- _Spatial reasoning data_:
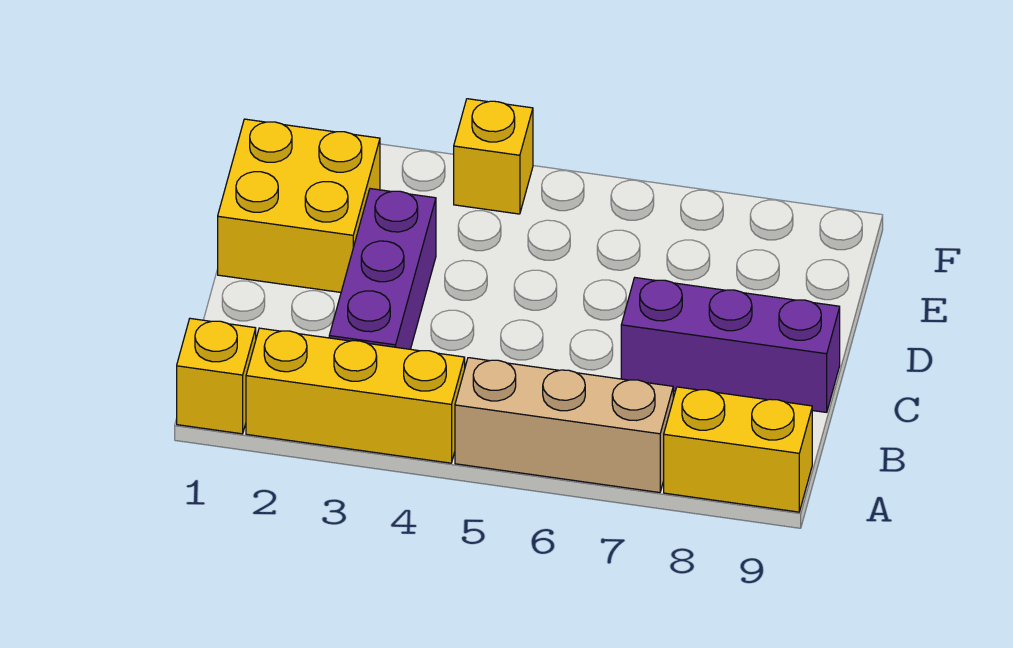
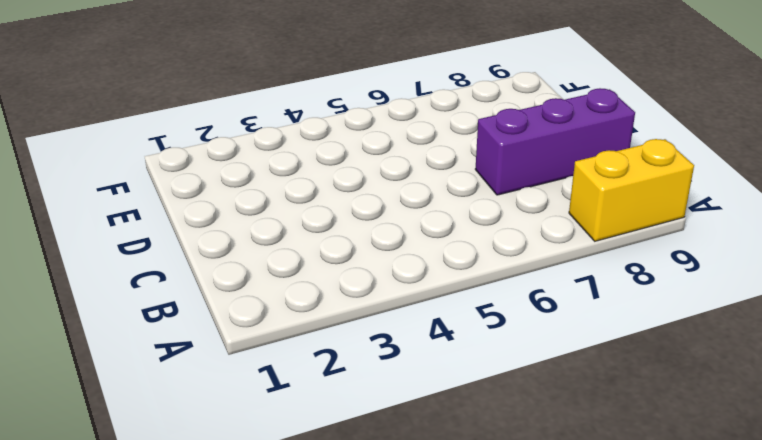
none -> yellow brick A1 level 1
none -> yellow brick A2:A4 level 1

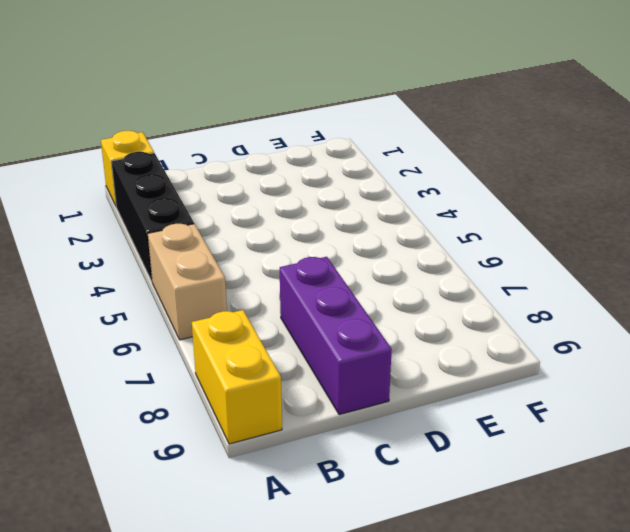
black brick A2:A4 level 1 -> yellow brick A2:A4 level 1
tan brick A5:A6 level 1 -> tan brick A5:A7 level 1
none -> purple brick B3:D3 level 1
none -> yellow brick D1:E2 level 1

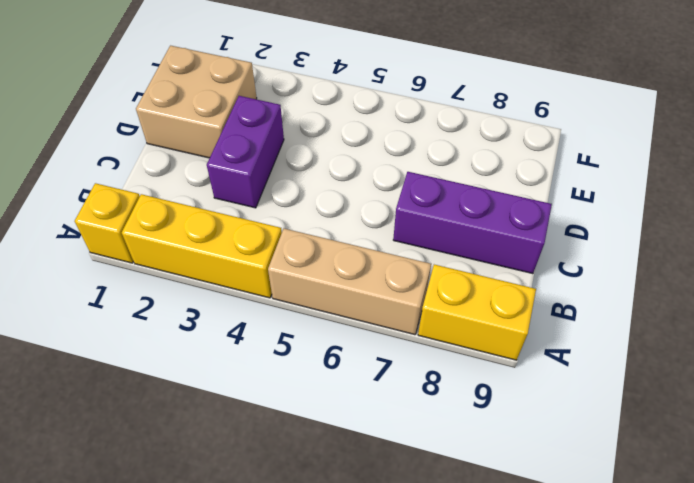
purple brick C3:D3 level 1 -> purple brick B3:D3 level 1
tan brick D1:E2 level 1 -> yellow brick D1:E2 level 1
none -> yellow brick F4 level 1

- _TASK ITEM_: Without including any pictures, output each entry above exactly as it appears.

- _RESPONSE AREA_:
none -> yellow brick A1 level 1
none -> yellow brick A2:A4 level 1

black brick A2:A4 level 1 -> yellow brick A2:A4 level 1
tan brick A5:A6 level 1 -> tan brick A5:A7 level 1
none -> purple brick B3:D3 level 1
none -> yellow brick D1:E2 level 1

purple brick C3:D3 level 1 -> purple brick B3:D3 level 1
tan brick D1:E2 level 1 -> yellow brick D1:E2 level 1
none -> yellow brick F4 level 1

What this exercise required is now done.